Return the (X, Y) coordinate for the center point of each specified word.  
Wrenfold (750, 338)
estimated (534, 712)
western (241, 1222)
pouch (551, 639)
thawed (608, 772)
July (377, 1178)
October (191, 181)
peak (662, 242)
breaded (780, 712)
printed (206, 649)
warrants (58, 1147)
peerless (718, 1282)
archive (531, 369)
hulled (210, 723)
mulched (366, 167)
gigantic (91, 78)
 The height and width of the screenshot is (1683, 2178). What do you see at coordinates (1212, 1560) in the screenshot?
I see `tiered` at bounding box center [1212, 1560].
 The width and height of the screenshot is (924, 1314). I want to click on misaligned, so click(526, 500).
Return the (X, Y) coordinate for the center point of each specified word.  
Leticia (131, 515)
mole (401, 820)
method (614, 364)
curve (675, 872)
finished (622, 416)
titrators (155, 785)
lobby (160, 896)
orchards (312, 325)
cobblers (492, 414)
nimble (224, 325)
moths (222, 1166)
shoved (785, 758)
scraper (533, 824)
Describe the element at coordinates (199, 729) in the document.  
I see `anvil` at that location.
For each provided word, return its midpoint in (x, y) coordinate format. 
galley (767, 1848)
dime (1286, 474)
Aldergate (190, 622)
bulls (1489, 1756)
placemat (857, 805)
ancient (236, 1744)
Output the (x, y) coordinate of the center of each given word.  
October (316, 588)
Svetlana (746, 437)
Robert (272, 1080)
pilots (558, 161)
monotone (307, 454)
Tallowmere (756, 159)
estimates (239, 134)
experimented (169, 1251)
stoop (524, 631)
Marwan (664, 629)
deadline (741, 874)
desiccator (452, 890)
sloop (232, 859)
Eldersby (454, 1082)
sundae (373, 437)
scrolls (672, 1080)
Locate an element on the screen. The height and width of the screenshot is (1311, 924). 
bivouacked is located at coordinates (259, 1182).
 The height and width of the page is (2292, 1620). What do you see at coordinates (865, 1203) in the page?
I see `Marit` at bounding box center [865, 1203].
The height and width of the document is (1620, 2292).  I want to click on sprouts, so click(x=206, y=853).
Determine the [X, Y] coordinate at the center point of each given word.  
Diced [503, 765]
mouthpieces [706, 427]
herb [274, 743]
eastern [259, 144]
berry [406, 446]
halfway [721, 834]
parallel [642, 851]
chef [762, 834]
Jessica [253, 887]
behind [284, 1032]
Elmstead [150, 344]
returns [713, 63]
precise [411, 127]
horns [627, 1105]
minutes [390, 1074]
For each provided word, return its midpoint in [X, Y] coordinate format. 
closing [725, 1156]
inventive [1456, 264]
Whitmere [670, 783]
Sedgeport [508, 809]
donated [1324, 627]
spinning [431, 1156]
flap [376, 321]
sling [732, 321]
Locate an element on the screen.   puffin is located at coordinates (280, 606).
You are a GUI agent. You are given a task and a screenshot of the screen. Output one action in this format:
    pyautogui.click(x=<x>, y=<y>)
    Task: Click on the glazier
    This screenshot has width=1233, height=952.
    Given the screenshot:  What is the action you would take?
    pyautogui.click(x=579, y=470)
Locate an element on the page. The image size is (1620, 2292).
• • • • •
- EXERCISE GOAL -
Put every line of the records above into a Markdown table with two columns, Row and Line. Number each line in the Row column and omit any blank lines.

- CORRECT RESPONSE -
| Row | Line |
|---|---|
| 1 | Return the (X, Y) coordinate for the center point of each specified word.   |
| 2 | Wrenfold (750, 338) |
| 3 | estimated (534, 712) |
| 4 | western (241, 1222) |
| 5 | pouch (551, 639) |
| 6 | thawed (608, 772) |
| 7 | July (377, 1178) |
| 8 | October (191, 181) |
| 9 | peak (662, 242) |
| 10 | breaded (780, 712) |
| 11 | printed (206, 649) |
| 12 | warrants (58, 1147) |
| 13 | peerless (718, 1282) |
| 14 | archive (531, 369) |
| 15 | hulled (210, 723) |
| 16 | mulched (366, 167) |
| 17 | gigantic (91, 78) |
| 18 |  The height and width of the screenshot is (1683, 2178). What do you see at coordinates (1212, 1560) in the screenshot? |
| 19 | I see `tiered` at bounding box center [1212, 1560]. |
| 20 |  The width and height of the screenshot is (924, 1314). I want to click on misaligned, so click(526, 500). |
| 21 | Return the (X, Y) coordinate for the center point of each specified word.   |
| 22 | Leticia (131, 515) |
| 23 | mole (401, 820) |
| 24 | method (614, 364) |
| 25 | curve (675, 872) |
| 26 | finished (622, 416) |
| 27 | titrators (155, 785) |
| 28 | lobby (160, 896) |
| 29 | orchards (312, 325) |
| 30 | cobblers (492, 414) |
| 31 | nimble (224, 325) |
| 32 | moths (222, 1166) |
| 33 | shoved (785, 758) |
| 34 | scraper (533, 824) |
| 35 | Describe the element at coordinates (199, 729) in the document.   |
| 36 | I see `anvil` at that location. |
| 37 | For each provided word, return its midpoint in (x, y) coordinate format.  |
| 38 | galley (767, 1848) |
| 39 | dime (1286, 474) |
| 40 | Aldergate (190, 622) |
| 41 | bulls (1489, 1756) |
| 42 | placemat (857, 805) |
| 43 | ancient (236, 1744) |
| 44 | Output the (x, y) coordinate of the center of each given word.   |
| 45 | October (316, 588) |
| 46 | Svetlana (746, 437) |
| 47 | Robert (272, 1080) |
| 48 | pilots (558, 161) |
| 49 | monotone (307, 454) |
| 50 | Tallowmere (756, 159) |
| 51 | estimates (239, 134) |
| 52 | experimented (169, 1251) |
| 53 | stoop (524, 631) |
| 54 | Marwan (664, 629) |
| 55 | deadline (741, 874) |
| 56 | desiccator (452, 890) |
| 57 | sloop (232, 859) |
| 58 | Eldersby (454, 1082) |
| 59 | sundae (373, 437) |
| 60 | scrolls (672, 1080) |
| 61 | Locate an element on the screen. The height and width of the screenshot is (1311, 924).  |
| 62 | bivouacked is located at coordinates (259, 1182). |
| 63 |  The height and width of the page is (2292, 1620). What do you see at coordinates (865, 1203) in the page? |
| 64 | I see `Marit` at bounding box center [865, 1203]. |
| 65 | The height and width of the document is (1620, 2292).  I want to click on sprouts, so click(x=206, y=853). |
| 66 | Determine the [X, Y] coordinate at the center point of each given word.   |
| 67 | Diced [503, 765] |
| 68 | mouthpieces [706, 427] |
| 69 | herb [274, 743] |
| 70 | eastern [259, 144] |
| 71 | berry [406, 446] |
| 72 | halfway [721, 834] |
| 73 | parallel [642, 851] |
| 74 | chef [762, 834] |
| 75 | Jessica [253, 887] |
| 76 | behind [284, 1032] |
| 77 | Elmstead [150, 344] |
| 78 | returns [713, 63] |
| 79 | precise [411, 127] |
| 80 | horns [627, 1105] |
| 81 | minutes [390, 1074] |
| 82 | For each provided word, return its midpoint in [X, Y] coordinate format.  |
| 83 | closing [725, 1156] |
| 84 | inventive [1456, 264] |
| 85 | Whitmere [670, 783] |
| 86 | Sedgeport [508, 809] |
| 87 | donated [1324, 627] |
| 88 | spinning [431, 1156] |
| 89 | flap [376, 321] |
| 90 | sling [732, 321] |
| 91 | Locate an element on the screen.   puffin is located at coordinates (280, 606). |
| 92 | You are a GUI agent. You are given a task and a screenshot of the screen. Output one action in this format: |
| 93 |     pyautogui.click(x=<x>, y=<y>) |
| 94 |     Task: Click on the glazier |
| 95 |     This screenshot has width=1233, height=952. |
| 96 |     Given the screenshot:  What is the action you would take? |
| 97 |     pyautogui.click(x=579, y=470) |
| 98 | Locate an element on the page. The image size is (1620, 2292). |